TO DO:
From the records below, set down exactly the lines starting with the line that contains "U5 pin OUT: TICK -> CT" and going on through the line that contains "C4: 18pF (GND, N008) -> 18pF (N006, N008)". Nothing else is wanted.

Stored items from a collection
════════

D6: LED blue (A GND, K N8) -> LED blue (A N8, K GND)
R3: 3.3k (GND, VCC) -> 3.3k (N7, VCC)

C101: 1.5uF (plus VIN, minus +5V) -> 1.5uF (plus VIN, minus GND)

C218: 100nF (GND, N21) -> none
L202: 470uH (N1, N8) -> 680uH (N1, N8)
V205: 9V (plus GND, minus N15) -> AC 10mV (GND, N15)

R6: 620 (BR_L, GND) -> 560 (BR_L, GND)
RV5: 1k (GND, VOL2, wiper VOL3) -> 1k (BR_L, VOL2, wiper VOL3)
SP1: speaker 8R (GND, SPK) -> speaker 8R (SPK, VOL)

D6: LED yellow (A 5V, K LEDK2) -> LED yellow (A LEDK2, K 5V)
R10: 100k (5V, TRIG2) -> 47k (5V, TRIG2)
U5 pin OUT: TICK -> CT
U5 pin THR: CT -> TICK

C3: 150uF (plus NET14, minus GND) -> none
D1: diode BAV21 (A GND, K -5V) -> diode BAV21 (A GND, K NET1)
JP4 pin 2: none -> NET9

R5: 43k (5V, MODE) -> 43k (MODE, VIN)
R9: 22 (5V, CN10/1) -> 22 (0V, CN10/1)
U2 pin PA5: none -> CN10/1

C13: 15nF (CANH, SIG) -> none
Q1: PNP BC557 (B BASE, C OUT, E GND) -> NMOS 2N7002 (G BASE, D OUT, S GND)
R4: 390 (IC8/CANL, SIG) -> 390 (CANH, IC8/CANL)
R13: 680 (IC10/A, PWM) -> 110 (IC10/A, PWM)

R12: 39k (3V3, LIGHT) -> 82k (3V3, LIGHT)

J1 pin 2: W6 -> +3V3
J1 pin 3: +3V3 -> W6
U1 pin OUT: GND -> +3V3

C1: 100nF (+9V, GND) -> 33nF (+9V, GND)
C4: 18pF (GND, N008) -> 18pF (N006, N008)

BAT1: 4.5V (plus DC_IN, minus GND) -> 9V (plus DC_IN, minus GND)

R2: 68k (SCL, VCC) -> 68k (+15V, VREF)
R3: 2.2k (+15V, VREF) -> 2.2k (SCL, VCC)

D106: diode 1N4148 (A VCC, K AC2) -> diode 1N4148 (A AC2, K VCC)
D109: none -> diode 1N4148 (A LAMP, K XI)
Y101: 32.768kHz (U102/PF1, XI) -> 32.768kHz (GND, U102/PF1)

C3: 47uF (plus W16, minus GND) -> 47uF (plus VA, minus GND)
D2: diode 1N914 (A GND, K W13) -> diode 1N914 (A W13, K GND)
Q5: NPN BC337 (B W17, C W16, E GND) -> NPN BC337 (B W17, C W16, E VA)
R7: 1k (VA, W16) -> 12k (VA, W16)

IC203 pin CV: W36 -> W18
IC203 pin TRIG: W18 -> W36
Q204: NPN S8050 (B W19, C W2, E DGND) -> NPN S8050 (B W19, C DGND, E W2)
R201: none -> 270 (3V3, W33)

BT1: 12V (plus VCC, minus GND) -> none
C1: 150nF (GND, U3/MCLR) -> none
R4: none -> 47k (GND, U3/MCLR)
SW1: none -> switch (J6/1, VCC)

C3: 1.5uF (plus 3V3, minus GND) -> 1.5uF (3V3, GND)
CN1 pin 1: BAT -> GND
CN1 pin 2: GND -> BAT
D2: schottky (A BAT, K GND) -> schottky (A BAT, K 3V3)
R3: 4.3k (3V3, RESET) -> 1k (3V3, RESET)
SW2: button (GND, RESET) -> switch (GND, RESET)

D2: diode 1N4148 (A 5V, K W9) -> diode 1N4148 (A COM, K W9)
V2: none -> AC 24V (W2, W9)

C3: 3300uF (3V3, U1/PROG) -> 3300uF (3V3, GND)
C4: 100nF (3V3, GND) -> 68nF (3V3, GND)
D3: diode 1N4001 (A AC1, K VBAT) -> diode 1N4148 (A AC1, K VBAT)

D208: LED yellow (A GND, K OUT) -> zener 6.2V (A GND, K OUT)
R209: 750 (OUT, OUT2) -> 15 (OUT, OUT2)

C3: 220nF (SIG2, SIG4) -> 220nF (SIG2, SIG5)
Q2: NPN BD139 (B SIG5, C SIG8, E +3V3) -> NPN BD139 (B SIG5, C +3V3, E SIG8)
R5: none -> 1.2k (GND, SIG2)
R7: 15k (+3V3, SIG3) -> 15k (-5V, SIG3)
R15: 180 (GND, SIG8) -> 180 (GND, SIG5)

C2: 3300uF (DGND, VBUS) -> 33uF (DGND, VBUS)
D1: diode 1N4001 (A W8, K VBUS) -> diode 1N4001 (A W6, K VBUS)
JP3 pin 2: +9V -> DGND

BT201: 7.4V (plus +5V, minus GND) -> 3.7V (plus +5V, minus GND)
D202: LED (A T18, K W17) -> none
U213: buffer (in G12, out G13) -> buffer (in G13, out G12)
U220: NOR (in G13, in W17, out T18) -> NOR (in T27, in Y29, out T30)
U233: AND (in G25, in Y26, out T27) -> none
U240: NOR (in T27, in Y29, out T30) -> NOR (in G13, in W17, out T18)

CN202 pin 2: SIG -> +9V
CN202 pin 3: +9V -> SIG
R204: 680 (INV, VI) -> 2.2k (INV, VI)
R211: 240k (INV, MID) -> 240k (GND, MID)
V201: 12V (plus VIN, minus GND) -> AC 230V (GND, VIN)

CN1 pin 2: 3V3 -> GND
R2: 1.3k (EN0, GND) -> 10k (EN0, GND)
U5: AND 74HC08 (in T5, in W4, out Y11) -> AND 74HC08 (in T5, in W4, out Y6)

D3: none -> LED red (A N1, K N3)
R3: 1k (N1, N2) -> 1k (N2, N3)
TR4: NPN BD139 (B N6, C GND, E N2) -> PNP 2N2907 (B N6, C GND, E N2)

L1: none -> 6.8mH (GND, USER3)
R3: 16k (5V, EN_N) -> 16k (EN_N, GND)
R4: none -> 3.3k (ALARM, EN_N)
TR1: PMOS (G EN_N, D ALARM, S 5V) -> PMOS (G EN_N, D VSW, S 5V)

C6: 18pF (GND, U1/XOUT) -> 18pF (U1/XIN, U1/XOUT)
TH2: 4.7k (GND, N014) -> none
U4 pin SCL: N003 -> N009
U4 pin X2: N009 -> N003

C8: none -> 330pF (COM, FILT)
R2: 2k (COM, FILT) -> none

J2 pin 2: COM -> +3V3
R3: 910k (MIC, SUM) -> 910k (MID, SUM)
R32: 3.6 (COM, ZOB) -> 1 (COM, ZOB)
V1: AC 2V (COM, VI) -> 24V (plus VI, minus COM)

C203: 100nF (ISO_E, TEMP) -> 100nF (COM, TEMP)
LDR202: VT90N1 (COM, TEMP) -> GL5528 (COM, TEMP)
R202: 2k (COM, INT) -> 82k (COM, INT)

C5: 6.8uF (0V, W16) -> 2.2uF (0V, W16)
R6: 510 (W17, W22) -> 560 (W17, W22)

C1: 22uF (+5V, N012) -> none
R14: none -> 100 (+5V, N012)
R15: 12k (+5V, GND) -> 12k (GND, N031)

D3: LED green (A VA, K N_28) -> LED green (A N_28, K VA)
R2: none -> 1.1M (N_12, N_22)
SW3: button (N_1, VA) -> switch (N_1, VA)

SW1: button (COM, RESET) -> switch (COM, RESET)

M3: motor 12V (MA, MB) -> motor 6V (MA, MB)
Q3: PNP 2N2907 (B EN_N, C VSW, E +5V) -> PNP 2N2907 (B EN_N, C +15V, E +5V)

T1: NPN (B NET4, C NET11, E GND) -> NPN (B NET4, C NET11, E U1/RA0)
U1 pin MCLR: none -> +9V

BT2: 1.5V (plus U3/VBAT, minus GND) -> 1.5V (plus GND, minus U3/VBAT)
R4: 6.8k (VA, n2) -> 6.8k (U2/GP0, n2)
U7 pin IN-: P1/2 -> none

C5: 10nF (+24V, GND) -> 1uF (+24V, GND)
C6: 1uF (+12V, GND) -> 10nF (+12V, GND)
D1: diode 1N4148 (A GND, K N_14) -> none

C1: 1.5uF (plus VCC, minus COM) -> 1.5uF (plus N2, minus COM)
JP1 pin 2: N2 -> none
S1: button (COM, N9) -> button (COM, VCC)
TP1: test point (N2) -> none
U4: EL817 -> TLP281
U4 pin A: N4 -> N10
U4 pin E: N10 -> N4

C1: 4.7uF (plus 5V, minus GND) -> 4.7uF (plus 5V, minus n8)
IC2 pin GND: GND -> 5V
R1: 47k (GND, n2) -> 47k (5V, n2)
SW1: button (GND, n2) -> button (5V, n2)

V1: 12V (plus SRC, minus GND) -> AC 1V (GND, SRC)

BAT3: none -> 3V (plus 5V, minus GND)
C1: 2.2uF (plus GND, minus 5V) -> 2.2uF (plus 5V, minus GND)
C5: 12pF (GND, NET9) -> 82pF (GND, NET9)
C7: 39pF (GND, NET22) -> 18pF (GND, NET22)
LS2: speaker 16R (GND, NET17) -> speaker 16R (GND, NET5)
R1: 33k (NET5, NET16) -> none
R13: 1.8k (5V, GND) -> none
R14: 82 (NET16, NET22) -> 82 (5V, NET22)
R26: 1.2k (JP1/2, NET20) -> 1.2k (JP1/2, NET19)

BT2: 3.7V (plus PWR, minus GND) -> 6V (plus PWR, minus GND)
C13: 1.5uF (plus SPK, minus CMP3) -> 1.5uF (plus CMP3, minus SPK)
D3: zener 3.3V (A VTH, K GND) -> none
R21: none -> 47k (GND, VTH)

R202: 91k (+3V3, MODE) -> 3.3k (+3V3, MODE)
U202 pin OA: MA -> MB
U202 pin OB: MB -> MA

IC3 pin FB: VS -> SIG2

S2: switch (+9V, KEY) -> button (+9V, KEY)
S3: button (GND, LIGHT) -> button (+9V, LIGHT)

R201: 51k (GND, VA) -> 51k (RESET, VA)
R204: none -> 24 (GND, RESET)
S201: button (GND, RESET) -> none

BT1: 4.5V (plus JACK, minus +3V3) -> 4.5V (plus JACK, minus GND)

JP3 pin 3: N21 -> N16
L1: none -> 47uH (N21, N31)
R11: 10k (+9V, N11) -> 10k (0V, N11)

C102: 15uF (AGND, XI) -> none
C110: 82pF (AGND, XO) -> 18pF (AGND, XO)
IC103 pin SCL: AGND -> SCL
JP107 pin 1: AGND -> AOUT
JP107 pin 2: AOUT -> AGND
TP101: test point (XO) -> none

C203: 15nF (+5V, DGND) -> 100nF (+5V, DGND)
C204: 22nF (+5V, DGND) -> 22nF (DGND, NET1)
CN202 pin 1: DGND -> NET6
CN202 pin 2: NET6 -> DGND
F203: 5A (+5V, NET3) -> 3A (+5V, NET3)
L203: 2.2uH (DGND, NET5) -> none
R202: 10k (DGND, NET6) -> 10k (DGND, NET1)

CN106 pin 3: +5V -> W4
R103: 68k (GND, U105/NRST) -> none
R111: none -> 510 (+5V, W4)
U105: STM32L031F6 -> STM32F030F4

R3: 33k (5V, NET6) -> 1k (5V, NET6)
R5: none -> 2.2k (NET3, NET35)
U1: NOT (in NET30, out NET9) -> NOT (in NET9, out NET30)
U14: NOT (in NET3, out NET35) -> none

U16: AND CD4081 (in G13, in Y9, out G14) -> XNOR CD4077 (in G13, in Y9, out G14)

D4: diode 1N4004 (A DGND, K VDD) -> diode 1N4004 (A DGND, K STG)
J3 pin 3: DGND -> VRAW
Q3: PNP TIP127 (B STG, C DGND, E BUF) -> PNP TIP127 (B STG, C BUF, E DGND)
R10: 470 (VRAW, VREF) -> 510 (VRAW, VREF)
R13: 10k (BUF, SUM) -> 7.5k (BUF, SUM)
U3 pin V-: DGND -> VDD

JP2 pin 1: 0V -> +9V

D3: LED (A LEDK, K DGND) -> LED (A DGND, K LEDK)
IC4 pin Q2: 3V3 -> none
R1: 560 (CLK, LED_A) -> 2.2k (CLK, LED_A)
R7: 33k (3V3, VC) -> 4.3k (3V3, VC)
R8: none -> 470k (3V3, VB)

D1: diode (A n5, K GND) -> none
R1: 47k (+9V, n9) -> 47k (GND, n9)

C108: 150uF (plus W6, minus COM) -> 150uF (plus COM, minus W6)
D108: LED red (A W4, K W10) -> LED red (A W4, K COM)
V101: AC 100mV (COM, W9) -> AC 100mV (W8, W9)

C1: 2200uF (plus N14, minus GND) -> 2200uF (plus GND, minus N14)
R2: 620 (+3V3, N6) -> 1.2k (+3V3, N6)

════════

TASK OUTPUT:
U5 pin OUT: TICK -> CT
U5 pin THR: CT -> TICK

C3: 150uF (plus NET14, minus GND) -> none
D1: diode BAV21 (A GND, K -5V) -> diode BAV21 (A GND, K NET1)
JP4 pin 2: none -> NET9

R5: 43k (5V, MODE) -> 43k (MODE, VIN)
R9: 22 (5V, CN10/1) -> 22 (0V, CN10/1)
U2 pin PA5: none -> CN10/1

C13: 15nF (CANH, SIG) -> none
Q1: PNP BC557 (B BASE, C OUT, E GND) -> NMOS 2N7002 (G BASE, D OUT, S GND)
R4: 390 (IC8/CANL, SIG) -> 390 (CANH, IC8/CANL)
R13: 680 (IC10/A, PWM) -> 110 (IC10/A, PWM)

R12: 39k (3V3, LIGHT) -> 82k (3V3, LIGHT)

J1 pin 2: W6 -> +3V3
J1 pin 3: +3V3 -> W6
U1 pin OUT: GND -> +3V3

C1: 100nF (+9V, GND) -> 33nF (+9V, GND)
C4: 18pF (GND, N008) -> 18pF (N006, N008)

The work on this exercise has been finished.